:: Exercise description ::
Print nothing but the lines below starting at the line that holds "camera: 10 degrees right, 5 degrees down" and ending at the line that holds "(438, 158) = (504, 138): yellow ball -> none", including both, each exactly as written.

(Colored object listings)
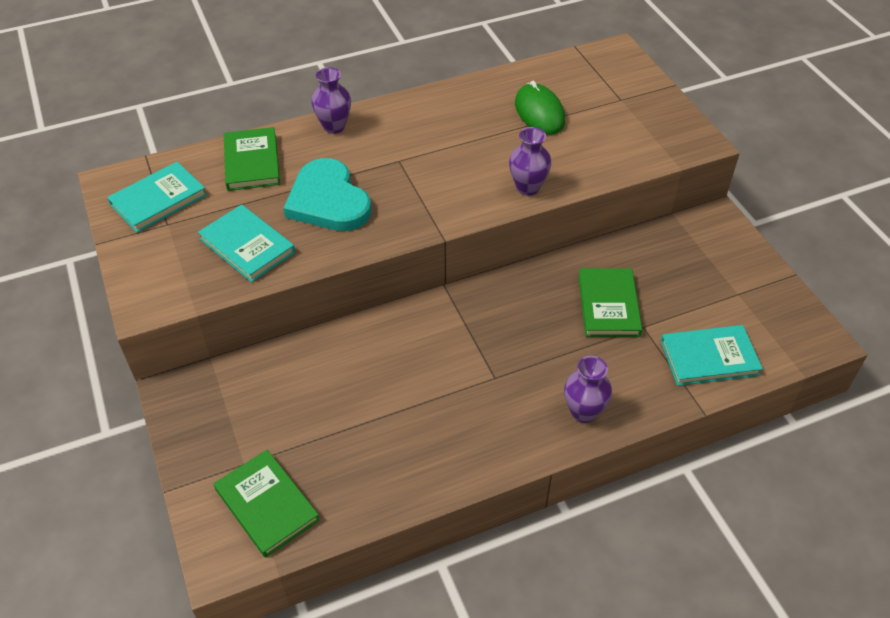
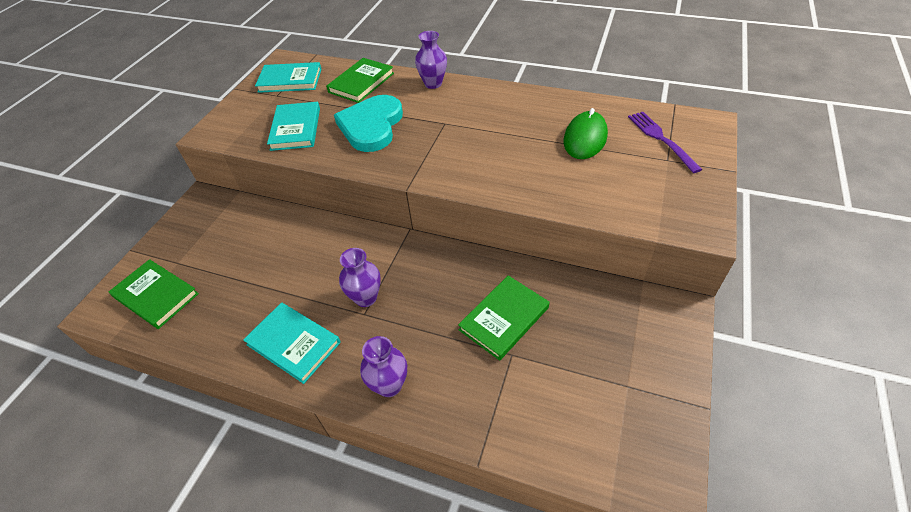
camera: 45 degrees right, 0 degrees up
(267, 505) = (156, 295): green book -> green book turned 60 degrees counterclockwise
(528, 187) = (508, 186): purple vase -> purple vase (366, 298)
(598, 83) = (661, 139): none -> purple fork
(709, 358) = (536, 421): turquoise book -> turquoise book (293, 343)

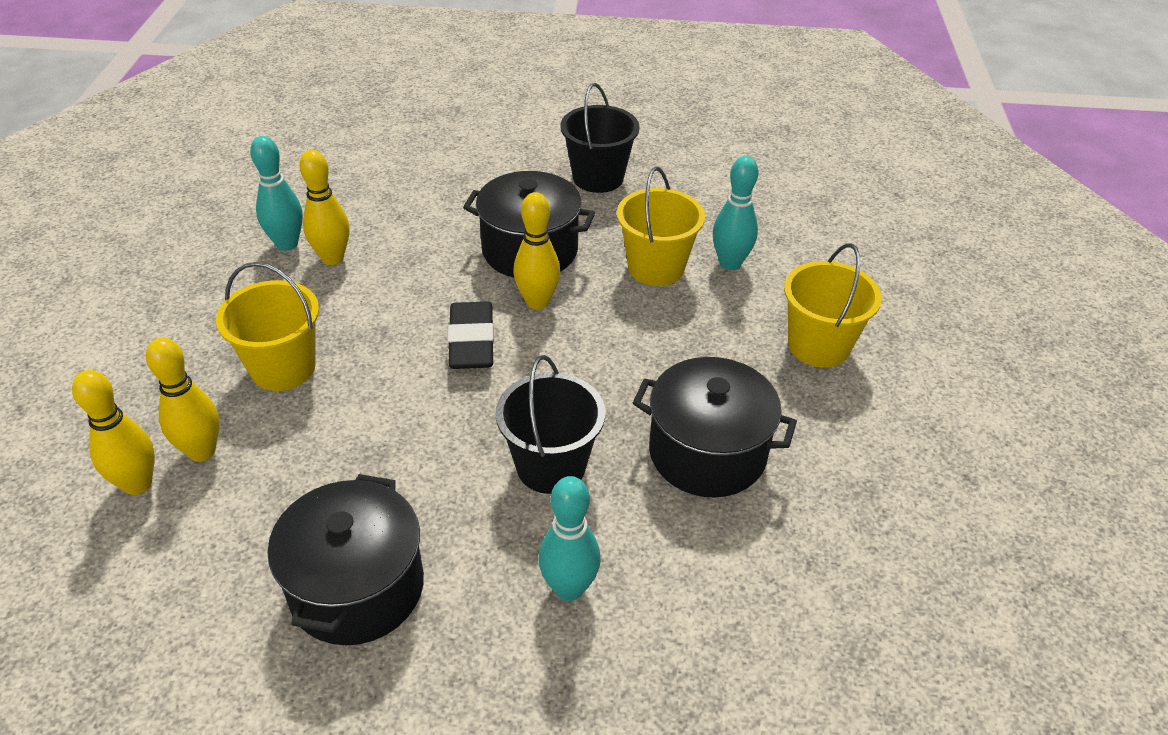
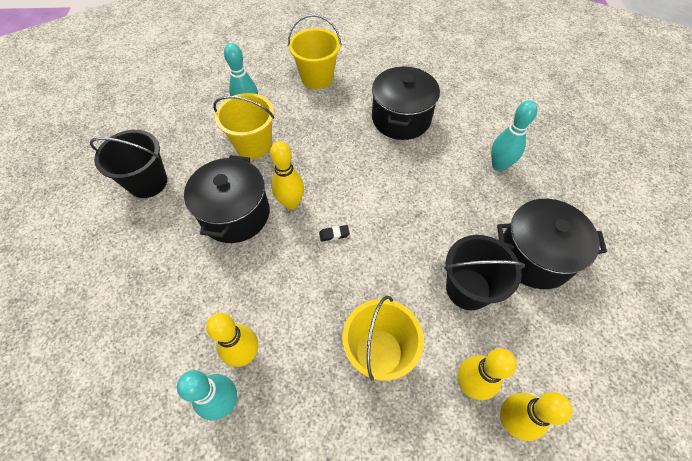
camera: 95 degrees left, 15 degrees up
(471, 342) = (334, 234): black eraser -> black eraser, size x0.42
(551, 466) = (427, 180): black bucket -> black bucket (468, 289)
...
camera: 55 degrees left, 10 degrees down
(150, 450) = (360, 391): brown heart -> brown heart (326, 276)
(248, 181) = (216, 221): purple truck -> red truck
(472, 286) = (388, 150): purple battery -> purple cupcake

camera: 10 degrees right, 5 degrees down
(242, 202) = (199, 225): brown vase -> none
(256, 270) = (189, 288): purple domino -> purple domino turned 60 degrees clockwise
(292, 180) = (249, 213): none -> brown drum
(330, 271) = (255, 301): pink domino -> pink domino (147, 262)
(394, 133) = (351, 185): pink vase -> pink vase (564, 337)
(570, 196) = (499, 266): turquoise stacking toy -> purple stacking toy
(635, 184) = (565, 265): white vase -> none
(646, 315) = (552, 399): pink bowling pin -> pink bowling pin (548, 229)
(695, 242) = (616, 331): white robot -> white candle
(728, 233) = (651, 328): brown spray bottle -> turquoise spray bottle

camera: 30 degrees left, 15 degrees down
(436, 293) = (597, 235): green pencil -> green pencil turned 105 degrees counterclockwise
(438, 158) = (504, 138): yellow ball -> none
---
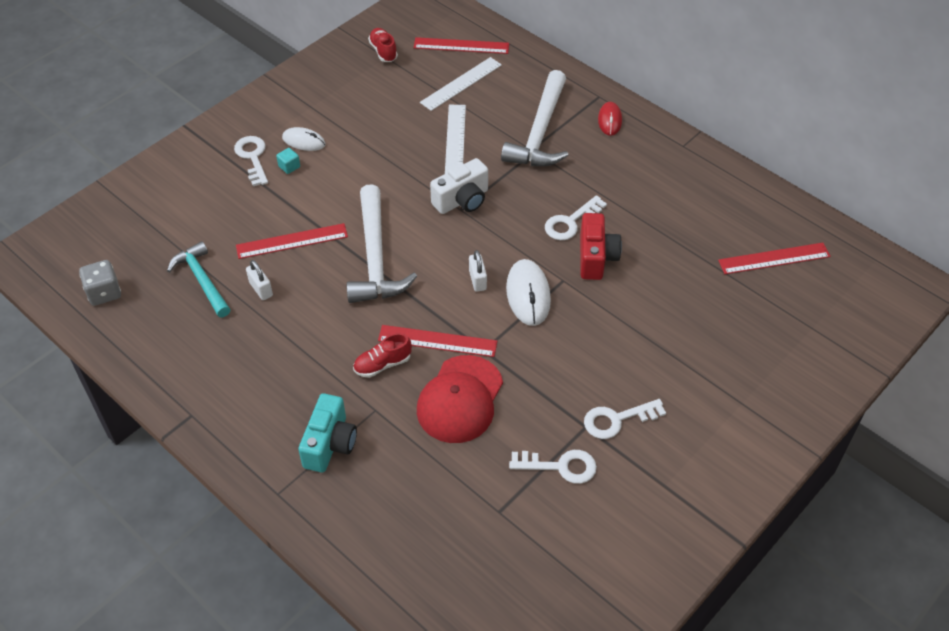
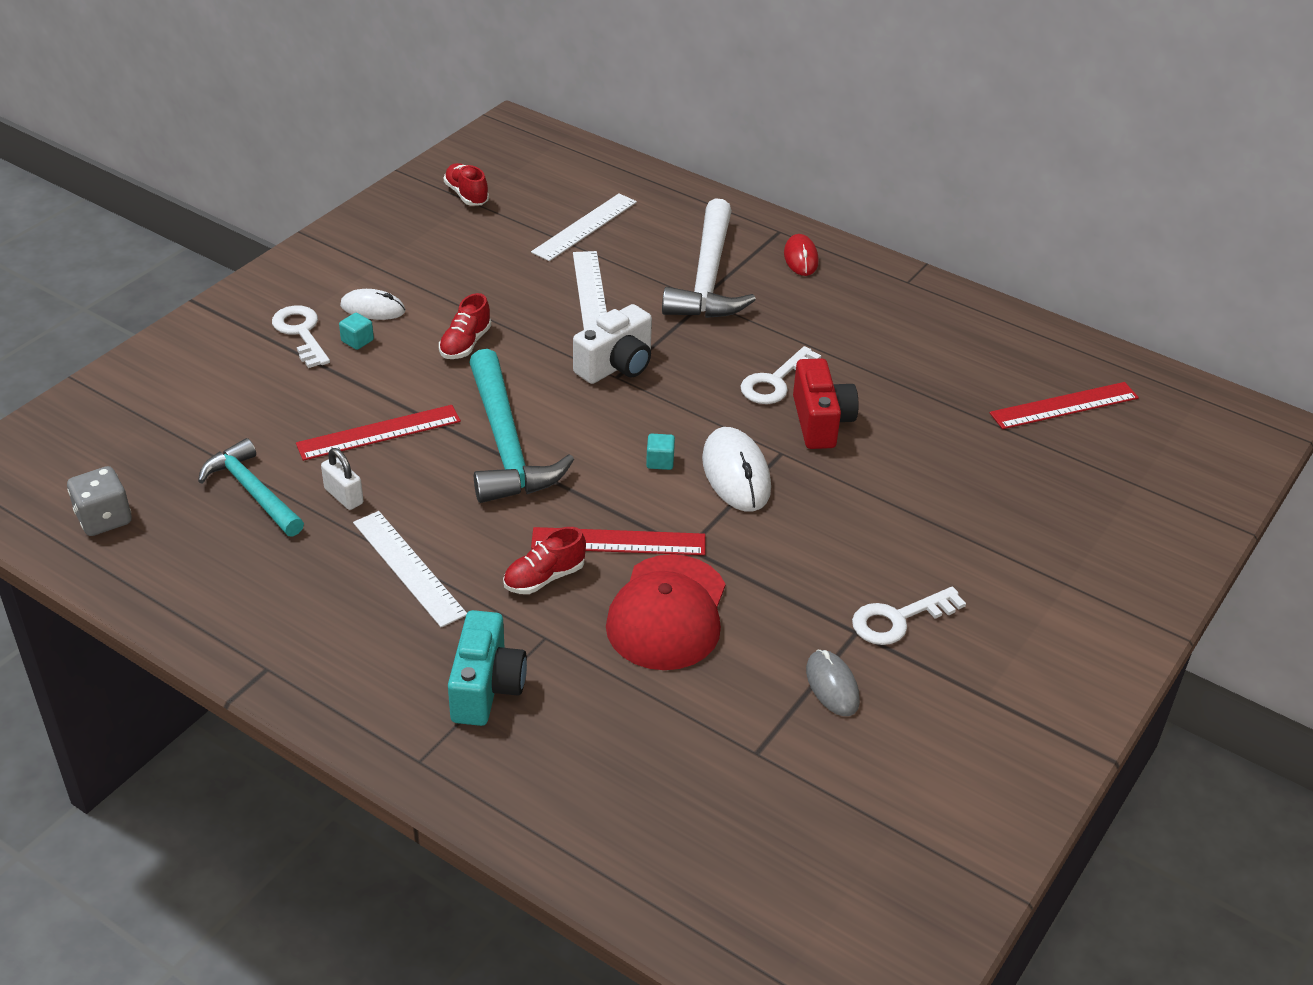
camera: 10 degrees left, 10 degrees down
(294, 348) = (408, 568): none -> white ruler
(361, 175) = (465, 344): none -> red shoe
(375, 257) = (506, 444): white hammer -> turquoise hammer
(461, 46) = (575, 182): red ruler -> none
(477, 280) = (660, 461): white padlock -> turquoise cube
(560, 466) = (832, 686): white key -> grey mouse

:: Response to this task ::
camera: 10 degrees right, 5 degrees down
(242, 202) = (199, 225): brown vase -> none
(256, 270) = (189, 288): purple domino -> purple domino turned 60 degrees clockwise
(292, 180) = (249, 213): none -> brown drum
(330, 271) = (255, 301): pink domino -> pink domino (147, 262)
(394, 133) = (351, 185): pink vase -> pink vase (564, 337)
(570, 196) = (499, 266): turquoise stacking toy -> purple stacking toy
(635, 184) = (565, 265): white vase -> none
(646, 315) = (552, 399): pink bowling pin -> pink bowling pin (548, 229)
(695, 242) = (616, 331): white robot -> white candle
(728, 233) = (651, 328): brown spray bottle -> turquoise spray bottle

camera: 30 degrees left, 15 degrees down
(436, 293) = (597, 235): green pencil -> green pencil turned 105 degrees counterclockwise
(438, 158) = (504, 138): yellow ball -> none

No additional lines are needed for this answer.